--- MATERIAL FOR THIS EXERCISE Enclosed Below ---
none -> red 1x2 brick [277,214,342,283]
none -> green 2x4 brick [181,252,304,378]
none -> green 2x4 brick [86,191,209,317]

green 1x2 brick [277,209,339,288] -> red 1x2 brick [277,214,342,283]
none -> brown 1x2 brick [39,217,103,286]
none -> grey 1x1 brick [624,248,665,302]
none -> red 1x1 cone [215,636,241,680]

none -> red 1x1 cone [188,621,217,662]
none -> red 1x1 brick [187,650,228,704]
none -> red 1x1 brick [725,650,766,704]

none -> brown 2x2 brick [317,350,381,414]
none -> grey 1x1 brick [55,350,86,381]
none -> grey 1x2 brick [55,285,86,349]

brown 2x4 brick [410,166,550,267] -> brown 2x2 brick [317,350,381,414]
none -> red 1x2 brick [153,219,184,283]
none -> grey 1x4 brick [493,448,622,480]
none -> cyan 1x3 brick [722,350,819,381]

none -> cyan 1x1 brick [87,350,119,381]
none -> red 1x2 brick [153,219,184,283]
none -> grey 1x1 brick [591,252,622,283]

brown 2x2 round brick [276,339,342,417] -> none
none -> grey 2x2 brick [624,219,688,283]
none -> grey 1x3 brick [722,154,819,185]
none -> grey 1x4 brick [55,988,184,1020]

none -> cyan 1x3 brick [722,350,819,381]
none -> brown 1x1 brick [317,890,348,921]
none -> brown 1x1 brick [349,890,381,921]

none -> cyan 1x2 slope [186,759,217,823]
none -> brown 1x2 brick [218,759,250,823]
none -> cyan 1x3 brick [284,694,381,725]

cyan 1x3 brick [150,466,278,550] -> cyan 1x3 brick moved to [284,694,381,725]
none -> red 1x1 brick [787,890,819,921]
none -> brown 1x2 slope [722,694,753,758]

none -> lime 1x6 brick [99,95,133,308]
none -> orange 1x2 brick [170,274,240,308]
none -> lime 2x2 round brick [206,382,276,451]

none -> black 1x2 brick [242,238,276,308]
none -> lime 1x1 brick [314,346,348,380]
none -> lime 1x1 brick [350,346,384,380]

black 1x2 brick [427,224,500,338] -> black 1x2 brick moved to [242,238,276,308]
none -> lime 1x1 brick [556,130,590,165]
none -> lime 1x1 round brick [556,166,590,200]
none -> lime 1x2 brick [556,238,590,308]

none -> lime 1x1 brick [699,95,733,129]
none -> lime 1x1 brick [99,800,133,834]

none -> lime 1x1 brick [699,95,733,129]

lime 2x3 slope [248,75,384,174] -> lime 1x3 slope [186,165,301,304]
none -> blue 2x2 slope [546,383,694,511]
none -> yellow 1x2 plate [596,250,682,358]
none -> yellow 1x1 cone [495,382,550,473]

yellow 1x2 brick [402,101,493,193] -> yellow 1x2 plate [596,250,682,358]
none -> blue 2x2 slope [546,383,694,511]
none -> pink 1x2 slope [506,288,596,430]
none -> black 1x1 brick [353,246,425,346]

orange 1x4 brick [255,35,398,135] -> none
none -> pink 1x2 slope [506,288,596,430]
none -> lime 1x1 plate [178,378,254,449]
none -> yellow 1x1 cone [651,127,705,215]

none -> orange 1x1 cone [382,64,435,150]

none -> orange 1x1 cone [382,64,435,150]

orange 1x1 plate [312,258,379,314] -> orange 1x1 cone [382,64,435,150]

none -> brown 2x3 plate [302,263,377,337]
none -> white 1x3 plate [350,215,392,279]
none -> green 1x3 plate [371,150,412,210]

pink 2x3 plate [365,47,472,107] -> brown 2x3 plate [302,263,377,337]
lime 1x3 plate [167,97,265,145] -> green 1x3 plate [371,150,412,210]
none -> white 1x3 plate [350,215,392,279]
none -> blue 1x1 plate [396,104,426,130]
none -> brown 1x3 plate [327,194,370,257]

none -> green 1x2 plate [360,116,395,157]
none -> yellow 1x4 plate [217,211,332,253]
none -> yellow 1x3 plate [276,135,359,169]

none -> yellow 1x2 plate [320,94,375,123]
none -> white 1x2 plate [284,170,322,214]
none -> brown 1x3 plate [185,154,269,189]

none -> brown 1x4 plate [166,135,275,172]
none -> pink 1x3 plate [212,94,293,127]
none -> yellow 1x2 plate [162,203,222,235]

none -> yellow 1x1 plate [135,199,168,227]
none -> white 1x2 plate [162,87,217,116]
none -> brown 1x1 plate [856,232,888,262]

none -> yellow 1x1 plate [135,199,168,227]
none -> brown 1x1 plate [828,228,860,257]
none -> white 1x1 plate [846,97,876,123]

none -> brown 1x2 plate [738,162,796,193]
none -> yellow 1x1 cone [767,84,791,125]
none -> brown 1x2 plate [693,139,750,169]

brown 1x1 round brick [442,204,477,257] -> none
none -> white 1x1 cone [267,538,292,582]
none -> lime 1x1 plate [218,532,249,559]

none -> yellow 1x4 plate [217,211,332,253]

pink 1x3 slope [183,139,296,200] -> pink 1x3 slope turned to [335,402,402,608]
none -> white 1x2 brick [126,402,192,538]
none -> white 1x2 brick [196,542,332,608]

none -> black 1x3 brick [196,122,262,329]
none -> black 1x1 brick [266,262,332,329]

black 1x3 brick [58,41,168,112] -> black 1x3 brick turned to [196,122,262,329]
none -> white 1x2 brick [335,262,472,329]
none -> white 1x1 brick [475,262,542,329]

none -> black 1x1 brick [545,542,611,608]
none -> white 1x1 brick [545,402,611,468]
--- End of Enclosed MATERIAL FOR THIS EXERCISE ---
**WHAT THE EXERCISE ASKS:** Produce only the lines from the line containing "brown 2x2 round" through the line containing "none -> lime 1x1 brick [350,346,384,380]", inclusive of both, exactly as they stand in the entries above.

**ANSWER TO THIS TASK:**
brown 2x2 round brick [276,339,342,417] -> none
none -> grey 2x2 brick [624,219,688,283]
none -> grey 1x3 brick [722,154,819,185]
none -> grey 1x4 brick [55,988,184,1020]

none -> cyan 1x3 brick [722,350,819,381]
none -> brown 1x1 brick [317,890,348,921]
none -> brown 1x1 brick [349,890,381,921]

none -> cyan 1x2 slope [186,759,217,823]
none -> brown 1x2 brick [218,759,250,823]
none -> cyan 1x3 brick [284,694,381,725]

cyan 1x3 brick [150,466,278,550] -> cyan 1x3 brick moved to [284,694,381,725]
none -> red 1x1 brick [787,890,819,921]
none -> brown 1x2 slope [722,694,753,758]

none -> lime 1x6 brick [99,95,133,308]
none -> orange 1x2 brick [170,274,240,308]
none -> lime 2x2 round brick [206,382,276,451]

none -> black 1x2 brick [242,238,276,308]
none -> lime 1x1 brick [314,346,348,380]
none -> lime 1x1 brick [350,346,384,380]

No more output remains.